Required action
What you give back should match the records word for word.

Records to process
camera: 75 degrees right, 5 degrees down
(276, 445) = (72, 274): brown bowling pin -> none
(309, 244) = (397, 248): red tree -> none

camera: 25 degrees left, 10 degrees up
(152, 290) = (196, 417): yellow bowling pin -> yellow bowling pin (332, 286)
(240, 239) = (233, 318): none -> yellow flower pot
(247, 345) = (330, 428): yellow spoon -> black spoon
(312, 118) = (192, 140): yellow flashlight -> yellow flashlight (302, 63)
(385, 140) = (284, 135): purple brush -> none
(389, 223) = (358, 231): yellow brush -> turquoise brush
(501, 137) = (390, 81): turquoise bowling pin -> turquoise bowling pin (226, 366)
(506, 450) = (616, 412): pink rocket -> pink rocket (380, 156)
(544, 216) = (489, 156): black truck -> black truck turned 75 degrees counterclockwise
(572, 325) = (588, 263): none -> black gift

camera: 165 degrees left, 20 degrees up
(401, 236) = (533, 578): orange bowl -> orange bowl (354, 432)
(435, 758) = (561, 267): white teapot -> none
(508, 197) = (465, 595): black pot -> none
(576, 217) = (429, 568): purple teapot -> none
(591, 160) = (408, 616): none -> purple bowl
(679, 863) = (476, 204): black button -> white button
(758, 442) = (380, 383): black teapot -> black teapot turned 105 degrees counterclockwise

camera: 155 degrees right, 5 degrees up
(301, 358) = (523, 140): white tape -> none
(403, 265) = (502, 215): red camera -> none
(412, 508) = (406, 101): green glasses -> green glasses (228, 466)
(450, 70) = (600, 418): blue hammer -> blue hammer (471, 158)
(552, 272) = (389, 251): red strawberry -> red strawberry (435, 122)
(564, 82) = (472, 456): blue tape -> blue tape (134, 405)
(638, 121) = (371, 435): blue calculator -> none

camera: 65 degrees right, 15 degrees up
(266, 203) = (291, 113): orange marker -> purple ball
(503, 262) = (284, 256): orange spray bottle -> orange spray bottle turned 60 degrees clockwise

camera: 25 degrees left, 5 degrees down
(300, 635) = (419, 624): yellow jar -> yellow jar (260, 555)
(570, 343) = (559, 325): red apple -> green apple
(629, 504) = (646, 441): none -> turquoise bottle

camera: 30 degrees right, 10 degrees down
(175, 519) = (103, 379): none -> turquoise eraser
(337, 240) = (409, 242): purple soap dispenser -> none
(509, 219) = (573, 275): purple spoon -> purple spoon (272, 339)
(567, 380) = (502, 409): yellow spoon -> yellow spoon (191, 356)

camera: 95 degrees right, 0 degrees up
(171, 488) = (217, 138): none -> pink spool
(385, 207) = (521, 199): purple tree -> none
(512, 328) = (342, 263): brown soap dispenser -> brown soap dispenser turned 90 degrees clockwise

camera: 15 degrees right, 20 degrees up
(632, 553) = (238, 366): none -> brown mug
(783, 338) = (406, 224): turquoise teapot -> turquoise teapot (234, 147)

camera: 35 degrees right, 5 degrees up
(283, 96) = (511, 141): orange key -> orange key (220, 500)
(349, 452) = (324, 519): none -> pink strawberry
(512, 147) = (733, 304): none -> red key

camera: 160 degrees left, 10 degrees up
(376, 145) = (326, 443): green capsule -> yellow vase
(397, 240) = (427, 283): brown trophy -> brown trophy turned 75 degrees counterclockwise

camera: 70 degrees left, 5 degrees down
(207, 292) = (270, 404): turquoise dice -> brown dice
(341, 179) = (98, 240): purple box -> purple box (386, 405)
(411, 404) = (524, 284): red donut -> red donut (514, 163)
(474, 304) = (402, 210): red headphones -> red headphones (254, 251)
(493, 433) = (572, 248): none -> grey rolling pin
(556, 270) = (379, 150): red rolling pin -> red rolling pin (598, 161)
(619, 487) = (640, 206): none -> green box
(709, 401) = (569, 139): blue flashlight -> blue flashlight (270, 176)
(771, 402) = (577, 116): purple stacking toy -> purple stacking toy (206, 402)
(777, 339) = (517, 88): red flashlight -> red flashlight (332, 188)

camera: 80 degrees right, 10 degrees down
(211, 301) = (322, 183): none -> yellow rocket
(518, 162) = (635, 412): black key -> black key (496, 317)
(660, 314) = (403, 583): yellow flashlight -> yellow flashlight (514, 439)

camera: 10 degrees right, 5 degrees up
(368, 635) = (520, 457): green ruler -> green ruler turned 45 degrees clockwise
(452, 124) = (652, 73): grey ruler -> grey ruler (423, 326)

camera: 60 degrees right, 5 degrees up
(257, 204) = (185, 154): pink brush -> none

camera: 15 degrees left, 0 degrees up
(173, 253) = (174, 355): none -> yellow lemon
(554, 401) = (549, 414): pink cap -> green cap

Response to this exercise
camera: 75 degrees right, 5 degrees down
(276, 445) = (72, 274): brown bowling pin -> none
(309, 244) = (397, 248): red tree -> none

camera: 25 degrees left, 10 degrees up
(152, 290) = (196, 417): yellow bowling pin -> yellow bowling pin (332, 286)
(240, 239) = (233, 318): none -> yellow flower pot
(247, 345) = (330, 428): yellow spoon -> black spoon
(312, 118) = (192, 140): yellow flashlight -> yellow flashlight (302, 63)
(385, 140) = (284, 135): purple brush -> none
(389, 223) = (358, 231): yellow brush -> turquoise brush
(501, 137) = (390, 81): turquoise bowling pin -> turquoise bowling pin (226, 366)
(506, 450) = (616, 412): pink rocket -> pink rocket (380, 156)
(544, 216) = (489, 156): black truck -> black truck turned 75 degrees counterclockwise
(572, 325) = (588, 263): none -> black gift

camera: 165 degrees left, 20 degrees up
(401, 236) = (533, 578): orange bowl -> orange bowl (354, 432)
(435, 758) = (561, 267): white teapot -> none
(508, 197) = (465, 595): black pot -> none
(576, 217) = (429, 568): purple teapot -> none
(591, 160) = (408, 616): none -> purple bowl
(679, 863) = (476, 204): black button -> white button
(758, 442) = (380, 383): black teapot -> black teapot turned 105 degrees counterclockwise

camera: 155 degrees right, 5 degrees up
(301, 358) = (523, 140): white tape -> none
(403, 265) = (502, 215): red camera -> none
(412, 508) = (406, 101): green glasses -> green glasses (228, 466)
(450, 70) = (600, 418): blue hammer -> blue hammer (471, 158)
(552, 272) = (389, 251): red strawberry -> red strawberry (435, 122)
(564, 82) = (472, 456): blue tape -> blue tape (134, 405)
(638, 121) = (371, 435): blue calculator -> none

camera: 65 degrees right, 15 degrees up
(266, 203) = (291, 113): orange marker -> purple ball
(503, 262) = (284, 256): orange spray bottle -> orange spray bottle turned 60 degrees clockwise

camera: 25 degrees left, 5 degrees down
(300, 635) = (419, 624): yellow jar -> yellow jar (260, 555)
(570, 343) = (559, 325): red apple -> green apple
(629, 504) = (646, 441): none -> turquoise bottle

camera: 30 degrees right, 10 degrees down
(175, 519) = (103, 379): none -> turquoise eraser
(337, 240) = (409, 242): purple soap dispenser -> none
(509, 219) = (573, 275): purple spoon -> purple spoon (272, 339)
(567, 380) = (502, 409): yellow spoon -> yellow spoon (191, 356)

camera: 95 degrees right, 0 degrees up
(171, 488) = (217, 138): none -> pink spool
(385, 207) = (521, 199): purple tree -> none
(512, 328) = (342, 263): brown soap dispenser -> brown soap dispenser turned 90 degrees clockwise

camera: 15 degrees right, 20 degrees up
(632, 553) = (238, 366): none -> brown mug
(783, 338) = (406, 224): turquoise teapot -> turquoise teapot (234, 147)

camera: 35 degrees right, 5 degrees up
(283, 96) = (511, 141): orange key -> orange key (220, 500)
(349, 452) = (324, 519): none -> pink strawberry
(512, 147) = (733, 304): none -> red key

camera: 160 degrees left, 10 degrees up
(376, 145) = (326, 443): green capsule -> yellow vase
(397, 240) = (427, 283): brown trophy -> brown trophy turned 75 degrees counterclockwise

camera: 70 degrees left, 5 degrees down
(207, 292) = (270, 404): turquoise dice -> brown dice
(341, 179) = (98, 240): purple box -> purple box (386, 405)
(411, 404) = (524, 284): red donut -> red donut (514, 163)
(474, 304) = (402, 210): red headphones -> red headphones (254, 251)
(493, 433) = (572, 248): none -> grey rolling pin
(556, 270) = (379, 150): red rolling pin -> red rolling pin (598, 161)
(619, 487) = (640, 206): none -> green box
(709, 401) = (569, 139): blue flashlight -> blue flashlight (270, 176)
(771, 402) = (577, 116): purple stacking toy -> purple stacking toy (206, 402)
(777, 339) = (517, 88): red flashlight -> red flashlight (332, 188)

camera: 80 degrees right, 10 degrees down
(211, 301) = (322, 183): none -> yellow rocket
(518, 162) = (635, 412): black key -> black key (496, 317)
(660, 314) = (403, 583): yellow flashlight -> yellow flashlight (514, 439)

camera: 10 degrees right, 5 degrees up
(368, 635) = (520, 457): green ruler -> green ruler turned 45 degrees clockwise
(452, 124) = (652, 73): grey ruler -> grey ruler (423, 326)

camera: 60 degrees right, 5 degrees up
(257, 204) = (185, 154): pink brush -> none

camera: 15 degrees left, 0 degrees up
(173, 253) = (174, 355): none -> yellow lemon
(554, 401) = (549, 414): pink cap -> green cap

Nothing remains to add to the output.